◆ **Input material**:
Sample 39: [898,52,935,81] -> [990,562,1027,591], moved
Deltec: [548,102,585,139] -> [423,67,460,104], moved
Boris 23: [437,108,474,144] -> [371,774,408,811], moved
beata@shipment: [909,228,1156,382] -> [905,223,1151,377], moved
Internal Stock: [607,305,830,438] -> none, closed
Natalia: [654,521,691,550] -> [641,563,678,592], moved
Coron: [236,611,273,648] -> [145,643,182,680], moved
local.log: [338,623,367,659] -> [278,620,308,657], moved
---
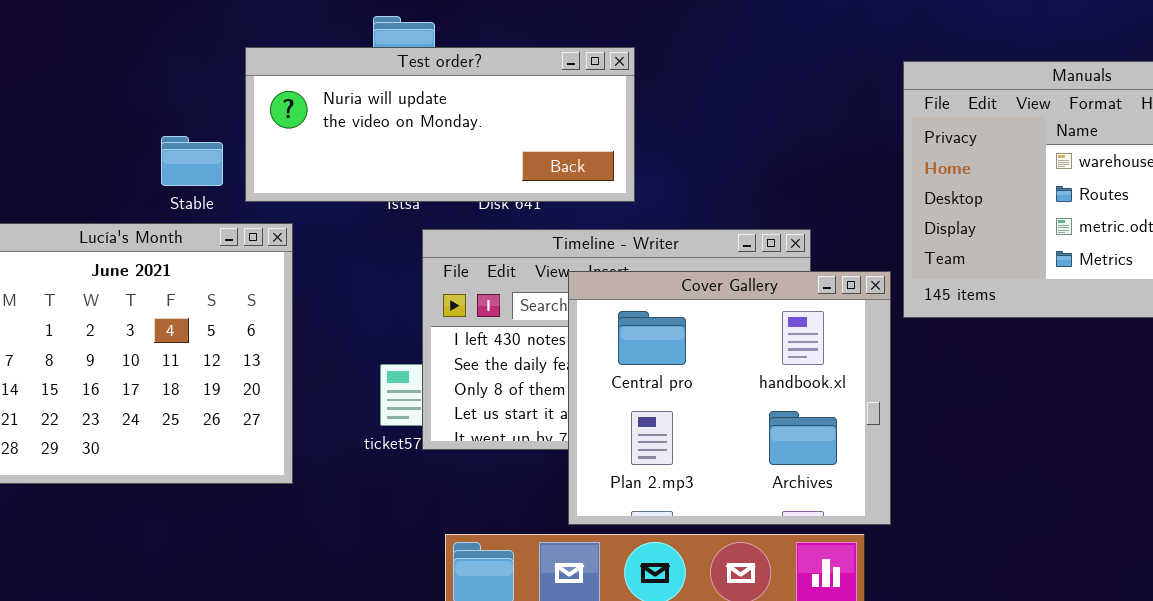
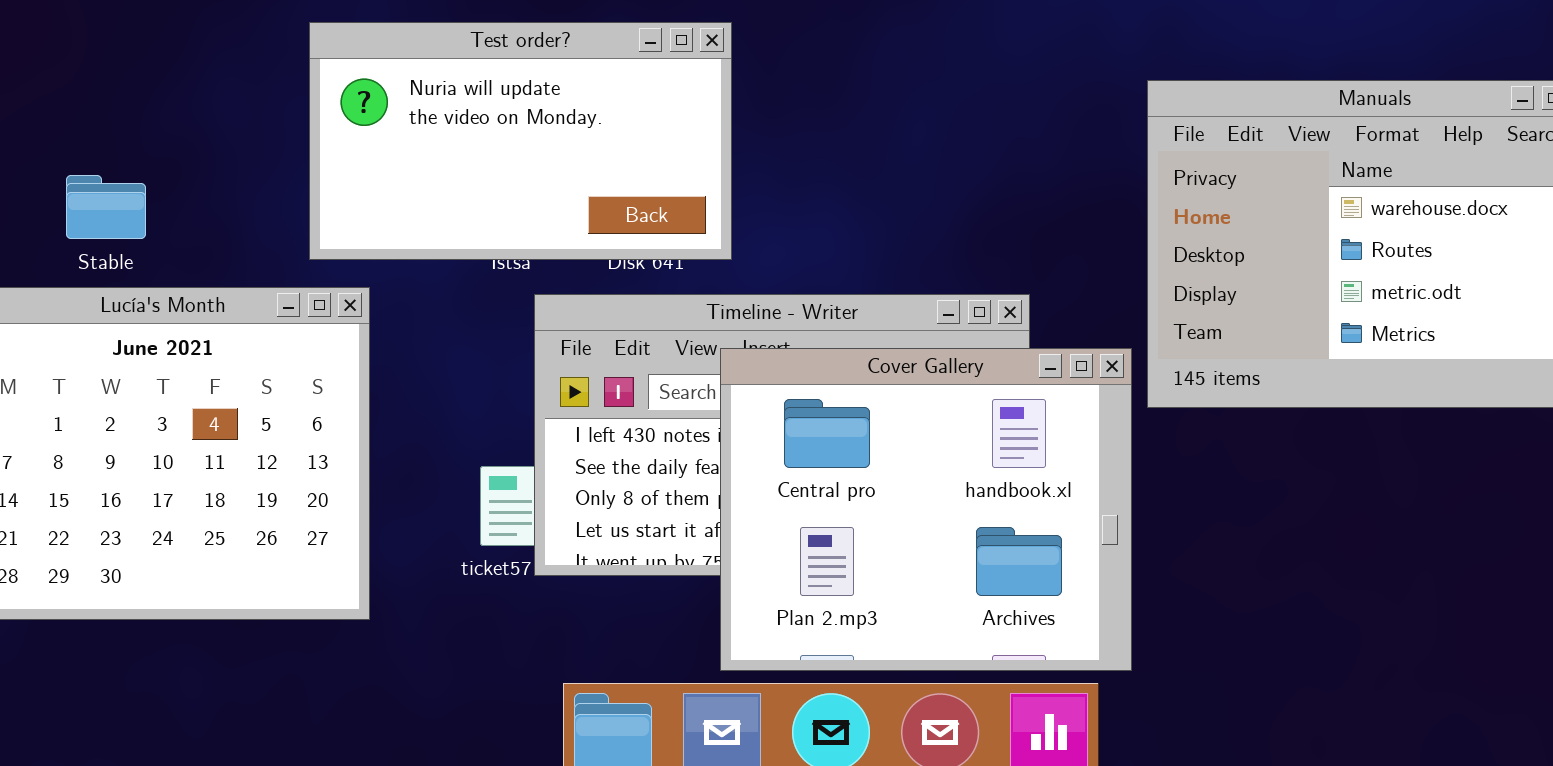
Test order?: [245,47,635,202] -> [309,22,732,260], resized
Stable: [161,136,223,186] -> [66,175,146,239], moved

◆ **Description of the task**: Every line above from the line with "Deltec: [548,102,585,139] ->" to the line with "local.log: [338,623,367,659] ->", both included, must be reproduced exactly, and no other line may appear.

◆ **The completed task**:
Deltec: [548,102,585,139] -> [423,67,460,104], moved
Boris 23: [437,108,474,144] -> [371,774,408,811], moved
beata@shipment: [909,228,1156,382] -> [905,223,1151,377], moved
Internal Stock: [607,305,830,438] -> none, closed
Natalia: [654,521,691,550] -> [641,563,678,592], moved
Coron: [236,611,273,648] -> [145,643,182,680], moved
local.log: [338,623,367,659] -> [278,620,308,657], moved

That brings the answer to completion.